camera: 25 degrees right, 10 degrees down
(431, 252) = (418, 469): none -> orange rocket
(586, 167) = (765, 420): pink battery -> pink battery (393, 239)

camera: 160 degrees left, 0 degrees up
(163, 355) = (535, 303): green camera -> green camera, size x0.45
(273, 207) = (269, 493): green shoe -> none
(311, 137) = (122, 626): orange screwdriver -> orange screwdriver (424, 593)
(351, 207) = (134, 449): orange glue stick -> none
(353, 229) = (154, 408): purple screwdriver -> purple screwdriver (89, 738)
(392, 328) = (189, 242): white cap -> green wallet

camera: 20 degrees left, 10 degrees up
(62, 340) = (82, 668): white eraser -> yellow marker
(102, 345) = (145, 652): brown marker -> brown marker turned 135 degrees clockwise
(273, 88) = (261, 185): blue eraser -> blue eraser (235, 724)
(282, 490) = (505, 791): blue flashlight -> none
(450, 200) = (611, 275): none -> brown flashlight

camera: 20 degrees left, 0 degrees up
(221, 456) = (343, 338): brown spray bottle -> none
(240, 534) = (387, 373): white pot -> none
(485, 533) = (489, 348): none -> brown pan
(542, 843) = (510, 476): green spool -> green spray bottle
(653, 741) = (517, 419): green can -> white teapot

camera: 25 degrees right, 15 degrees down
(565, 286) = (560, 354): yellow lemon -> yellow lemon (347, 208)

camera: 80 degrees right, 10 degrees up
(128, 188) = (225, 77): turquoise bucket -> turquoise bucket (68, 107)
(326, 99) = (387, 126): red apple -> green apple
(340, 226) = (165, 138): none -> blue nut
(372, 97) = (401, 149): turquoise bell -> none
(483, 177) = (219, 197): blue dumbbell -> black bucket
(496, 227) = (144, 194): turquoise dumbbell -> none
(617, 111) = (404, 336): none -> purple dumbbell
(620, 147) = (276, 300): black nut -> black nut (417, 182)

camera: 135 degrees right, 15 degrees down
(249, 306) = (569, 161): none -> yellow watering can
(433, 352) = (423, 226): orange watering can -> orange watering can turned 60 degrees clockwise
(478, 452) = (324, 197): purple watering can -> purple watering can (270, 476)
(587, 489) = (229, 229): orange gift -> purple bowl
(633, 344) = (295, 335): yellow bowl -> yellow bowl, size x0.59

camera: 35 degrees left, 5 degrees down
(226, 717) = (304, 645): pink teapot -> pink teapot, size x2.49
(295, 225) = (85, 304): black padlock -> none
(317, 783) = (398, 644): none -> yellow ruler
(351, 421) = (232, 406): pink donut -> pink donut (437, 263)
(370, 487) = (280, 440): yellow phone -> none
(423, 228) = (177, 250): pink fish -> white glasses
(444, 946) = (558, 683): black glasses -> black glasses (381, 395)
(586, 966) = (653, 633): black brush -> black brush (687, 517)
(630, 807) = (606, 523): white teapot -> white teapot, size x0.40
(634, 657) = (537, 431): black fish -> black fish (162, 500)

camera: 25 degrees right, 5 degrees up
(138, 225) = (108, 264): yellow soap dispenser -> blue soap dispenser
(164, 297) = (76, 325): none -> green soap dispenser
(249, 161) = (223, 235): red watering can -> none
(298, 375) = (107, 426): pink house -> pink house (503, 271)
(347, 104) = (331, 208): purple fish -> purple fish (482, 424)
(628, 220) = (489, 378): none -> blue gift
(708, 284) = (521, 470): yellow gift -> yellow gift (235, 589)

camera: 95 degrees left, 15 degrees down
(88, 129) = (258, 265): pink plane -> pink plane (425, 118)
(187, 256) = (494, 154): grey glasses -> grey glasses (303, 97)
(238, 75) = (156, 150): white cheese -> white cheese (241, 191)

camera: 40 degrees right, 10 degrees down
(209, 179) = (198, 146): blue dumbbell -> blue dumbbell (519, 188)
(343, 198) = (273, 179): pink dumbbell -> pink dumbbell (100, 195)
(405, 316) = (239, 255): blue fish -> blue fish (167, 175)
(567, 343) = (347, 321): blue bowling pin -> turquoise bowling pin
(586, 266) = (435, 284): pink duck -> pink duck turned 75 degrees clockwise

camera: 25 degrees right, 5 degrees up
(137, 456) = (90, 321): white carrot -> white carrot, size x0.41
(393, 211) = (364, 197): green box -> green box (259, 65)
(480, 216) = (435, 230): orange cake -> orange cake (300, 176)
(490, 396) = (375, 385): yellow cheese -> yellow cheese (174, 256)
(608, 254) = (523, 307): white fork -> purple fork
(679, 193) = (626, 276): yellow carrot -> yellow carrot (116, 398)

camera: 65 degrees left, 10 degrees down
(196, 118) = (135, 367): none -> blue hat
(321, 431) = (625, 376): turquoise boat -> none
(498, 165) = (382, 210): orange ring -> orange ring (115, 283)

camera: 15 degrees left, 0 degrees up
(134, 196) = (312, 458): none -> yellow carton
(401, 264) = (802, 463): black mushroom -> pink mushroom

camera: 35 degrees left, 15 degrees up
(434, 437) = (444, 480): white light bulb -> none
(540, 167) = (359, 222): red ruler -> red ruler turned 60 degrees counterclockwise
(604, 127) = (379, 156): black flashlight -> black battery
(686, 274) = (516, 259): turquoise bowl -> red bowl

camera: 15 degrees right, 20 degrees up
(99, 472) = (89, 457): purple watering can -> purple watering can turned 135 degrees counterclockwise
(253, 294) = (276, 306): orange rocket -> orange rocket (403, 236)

• [TASK REQUIREMENTS]:
Copy task. Give back the whole listing exactly as written.

• [FINAL ANSWER]:
camera: 25 degrees right, 10 degrees down
(431, 252) = (418, 469): none -> orange rocket
(586, 167) = (765, 420): pink battery -> pink battery (393, 239)

camera: 160 degrees left, 0 degrees up
(163, 355) = (535, 303): green camera -> green camera, size x0.45
(273, 207) = (269, 493): green shoe -> none
(311, 137) = (122, 626): orange screwdriver -> orange screwdriver (424, 593)
(351, 207) = (134, 449): orange glue stick -> none
(353, 229) = (154, 408): purple screwdriver -> purple screwdriver (89, 738)
(392, 328) = (189, 242): white cap -> green wallet

camera: 20 degrees left, 10 degrees up
(62, 340) = (82, 668): white eraser -> yellow marker
(102, 345) = (145, 652): brown marker -> brown marker turned 135 degrees clockwise
(273, 88) = (261, 185): blue eraser -> blue eraser (235, 724)
(282, 490) = (505, 791): blue flashlight -> none
(450, 200) = (611, 275): none -> brown flashlight

camera: 20 degrees left, 0 degrees up
(221, 456) = (343, 338): brown spray bottle -> none
(240, 534) = (387, 373): white pot -> none
(485, 533) = (489, 348): none -> brown pan
(542, 843) = (510, 476): green spool -> green spray bottle
(653, 741) = (517, 419): green can -> white teapot

camera: 25 degrees right, 15 degrees down
(565, 286) = (560, 354): yellow lemon -> yellow lemon (347, 208)

camera: 80 degrees right, 10 degrees up
(128, 188) = (225, 77): turquoise bucket -> turquoise bucket (68, 107)
(326, 99) = (387, 126): red apple -> green apple
(340, 226) = (165, 138): none -> blue nut
(372, 97) = (401, 149): turquoise bell -> none
(483, 177) = (219, 197): blue dumbbell -> black bucket
(496, 227) = (144, 194): turquoise dumbbell -> none
(617, 111) = (404, 336): none -> purple dumbbell
(620, 147) = (276, 300): black nut -> black nut (417, 182)

camera: 135 degrees right, 15 degrees down
(249, 306) = (569, 161): none -> yellow watering can
(433, 352) = (423, 226): orange watering can -> orange watering can turned 60 degrees clockwise
(478, 452) = (324, 197): purple watering can -> purple watering can (270, 476)
(587, 489) = (229, 229): orange gift -> purple bowl
(633, 344) = (295, 335): yellow bowl -> yellow bowl, size x0.59

camera: 35 degrees left, 5 degrees down
(226, 717) = (304, 645): pink teapot -> pink teapot, size x2.49
(295, 225) = (85, 304): black padlock -> none
(317, 783) = (398, 644): none -> yellow ruler
(351, 421) = (232, 406): pink donut -> pink donut (437, 263)
(370, 487) = (280, 440): yellow phone -> none
(423, 228) = (177, 250): pink fish -> white glasses
(444, 946) = (558, 683): black glasses -> black glasses (381, 395)
(586, 966) = (653, 633): black brush -> black brush (687, 517)
(630, 807) = (606, 523): white teapot -> white teapot, size x0.40
(634, 657) = (537, 431): black fish -> black fish (162, 500)

camera: 25 degrees right, 5 degrees up
(138, 225) = (108, 264): yellow soap dispenser -> blue soap dispenser
(164, 297) = (76, 325): none -> green soap dispenser
(249, 161) = (223, 235): red watering can -> none
(298, 375) = (107, 426): pink house -> pink house (503, 271)
(347, 104) = (331, 208): purple fish -> purple fish (482, 424)
(628, 220) = (489, 378): none -> blue gift
(708, 284) = (521, 470): yellow gift -> yellow gift (235, 589)

camera: 95 degrees left, 15 degrees down
(88, 129) = (258, 265): pink plane -> pink plane (425, 118)
(187, 256) = (494, 154): grey glasses -> grey glasses (303, 97)
(238, 75) = (156, 150): white cheese -> white cheese (241, 191)

camera: 40 degrees right, 10 degrees down
(209, 179) = (198, 146): blue dumbbell -> blue dumbbell (519, 188)
(343, 198) = (273, 179): pink dumbbell -> pink dumbbell (100, 195)
(405, 316) = (239, 255): blue fish -> blue fish (167, 175)
(567, 343) = (347, 321): blue bowling pin -> turquoise bowling pin
(586, 266) = (435, 284): pink duck -> pink duck turned 75 degrees clockwise

camera: 25 degrees right, 5 degrees up
(137, 456) = (90, 321): white carrot -> white carrot, size x0.41
(393, 211) = (364, 197): green box -> green box (259, 65)
(480, 216) = (435, 230): orange cake -> orange cake (300, 176)
(490, 396) = (375, 385): yellow cheese -> yellow cheese (174, 256)
(608, 254) = (523, 307): white fork -> purple fork
(679, 193) = (626, 276): yellow carrot -> yellow carrot (116, 398)

camera: 65 degrees left, 10 degrees down
(196, 118) = (135, 367): none -> blue hat
(321, 431) = (625, 376): turquoise boat -> none
(498, 165) = (382, 210): orange ring -> orange ring (115, 283)

camera: 15 degrees left, 0 degrees up
(134, 196) = (312, 458): none -> yellow carton
(401, 264) = (802, 463): black mushroom -> pink mushroom

camera: 35 degrees left, 15 degrees up
(434, 437) = (444, 480): white light bulb -> none
(540, 167) = (359, 222): red ruler -> red ruler turned 60 degrees counterclockwise
(604, 127) = (379, 156): black flashlight -> black battery
(686, 274) = (516, 259): turquoise bowl -> red bowl

camera: 15 degrees right, 20 degrees up
(99, 472) = (89, 457): purple watering can -> purple watering can turned 135 degrees counterclockwise
(253, 294) = (276, 306): orange rocket -> orange rocket (403, 236)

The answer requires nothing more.